→ **Required work**: Leave out the pictures. Return every record otherwise untouched.
--------
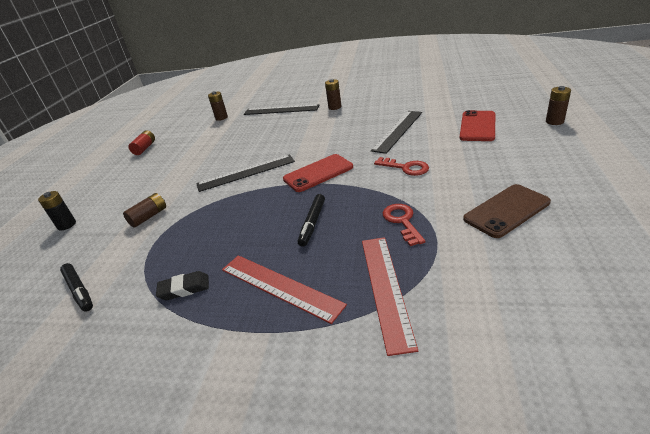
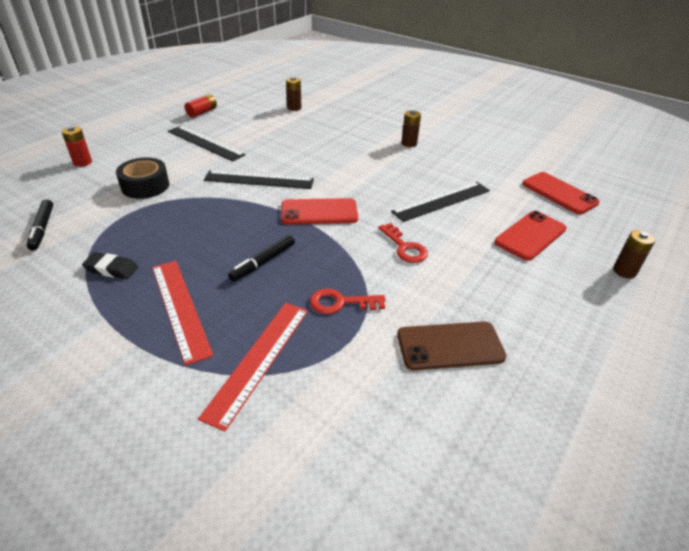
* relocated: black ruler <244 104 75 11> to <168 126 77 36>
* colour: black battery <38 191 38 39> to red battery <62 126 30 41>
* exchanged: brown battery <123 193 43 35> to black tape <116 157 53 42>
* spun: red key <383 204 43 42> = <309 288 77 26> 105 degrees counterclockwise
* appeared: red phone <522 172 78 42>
--------
→ **Task response**:
* relocated: black ruler <244 104 75 11> to <168 126 77 36>
* colour: black battery <38 191 38 39> to red battery <62 126 30 41>
* exchanged: brown battery <123 193 43 35> to black tape <116 157 53 42>
* spun: red key <383 204 43 42> = <309 288 77 26> 105 degrees counterclockwise
* appeared: red phone <522 172 78 42>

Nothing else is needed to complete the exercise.